- _To do_
Print them exactly: the lines from the beginning of the entries below through the line that contains "pink bowl [309,116,339,140] -> none", and only those, with the pictures left out.

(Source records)
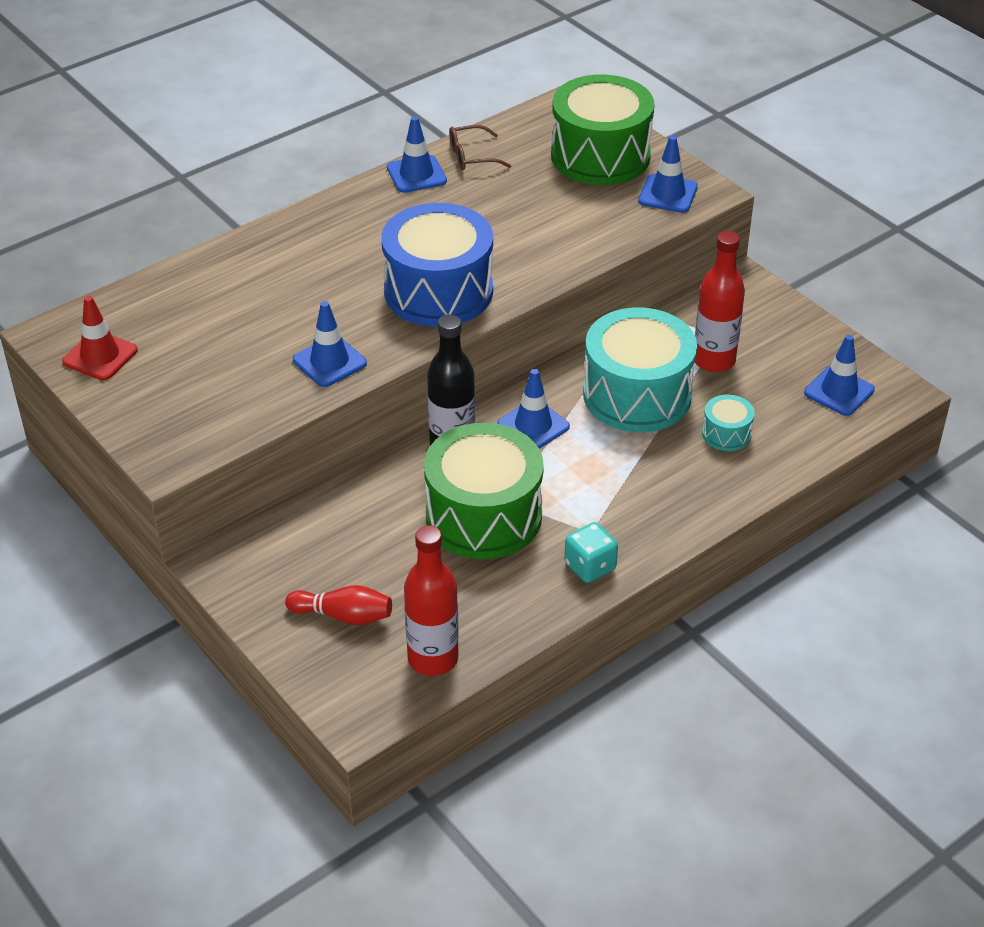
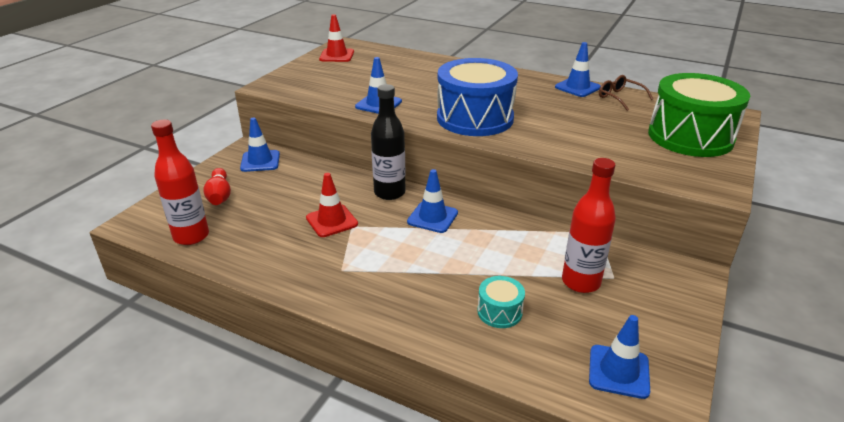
camera: 65 degrees right, 10 degrees down
green drum [424,423,544,559] -> red traffic cone [306,173,358,237]
turquoise dice [564,522,618,583] -> none
turquoise drum [583,307,697,432] -> none
blue traffic cone [638,136,698,213] -> blue traffic cone moved to [240,117,280,172]

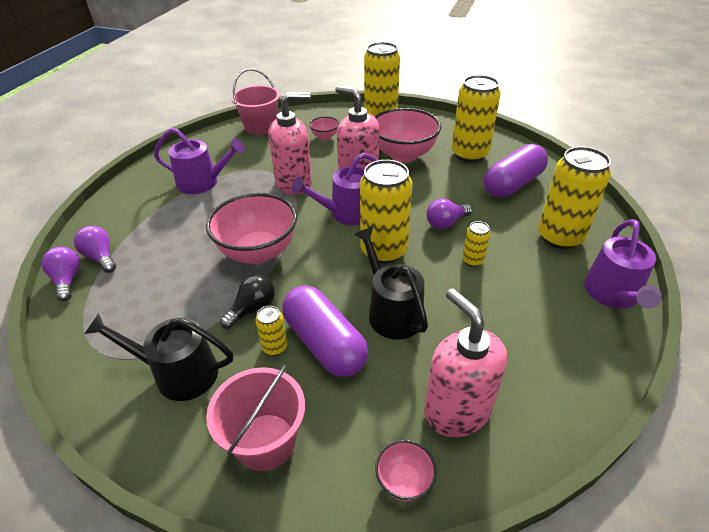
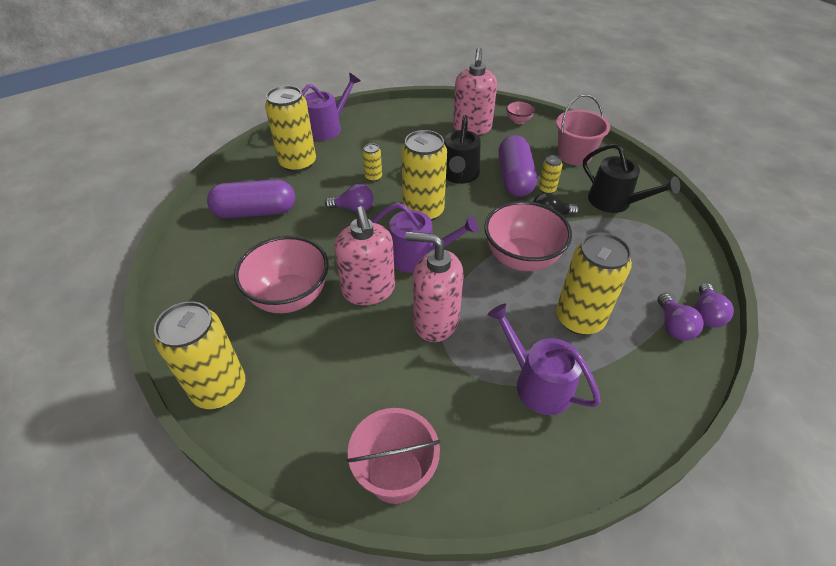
camera: 145 degrees left, 5 degrees up
pink bowl [309,116,339,140] -> none
yellow can [452,75,501,162] -> yellow can moved to [556,232,632,335]

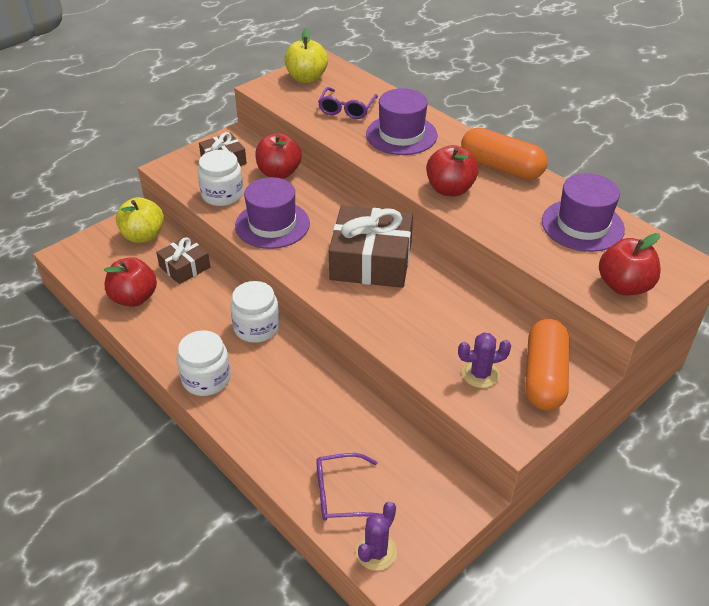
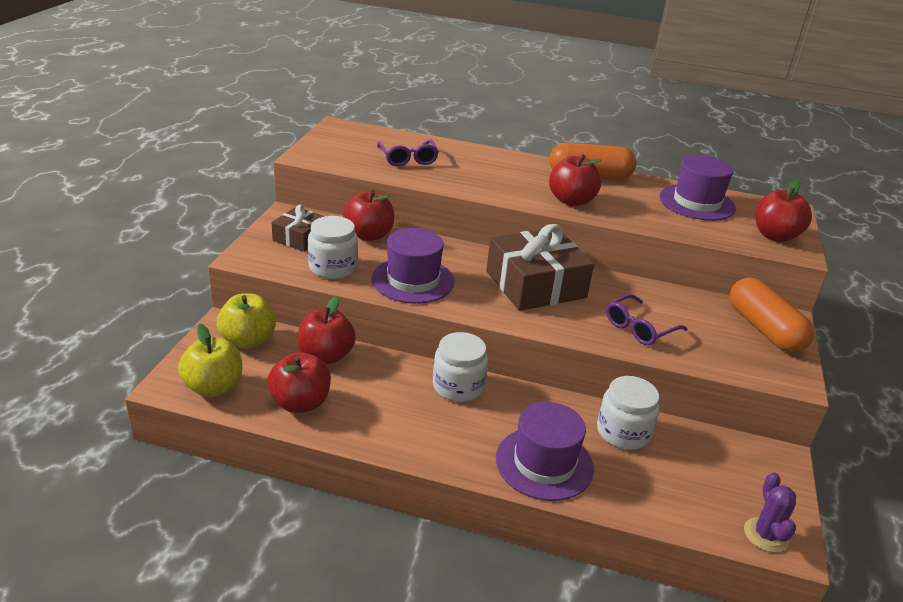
camera: 35 degrees left, 10 degrees down
brown gift [156,236,210,284] -> red apple [297,296,356,364]
white jar [177,330,231,396] -> white jar moved to [597,376,660,450]
yellow apple [284,29,328,83] -> yellow apple moved to [178,323,242,397]
purple glasses [316,453,380,521] -> purple glasses moved to [606,294,687,345]
purple hat [366,88,437,155] -> purple hat moved to [496,402,594,501]
purple cactus [458,332,511,388] -> none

- _Completed task_
camera: 65 degrees right, 10 degrees down
green drum [424,423,544,559] -> red traffic cone [306,173,358,237]
turquoise dice [564,522,618,583] -> none
turquoise drum [583,307,697,432] -> none
blue traffic cone [638,136,698,213] -> blue traffic cone moved to [240,117,280,172]

camera: 145 degrees left, 5 degrees up
pink bowl [309,116,339,140] -> none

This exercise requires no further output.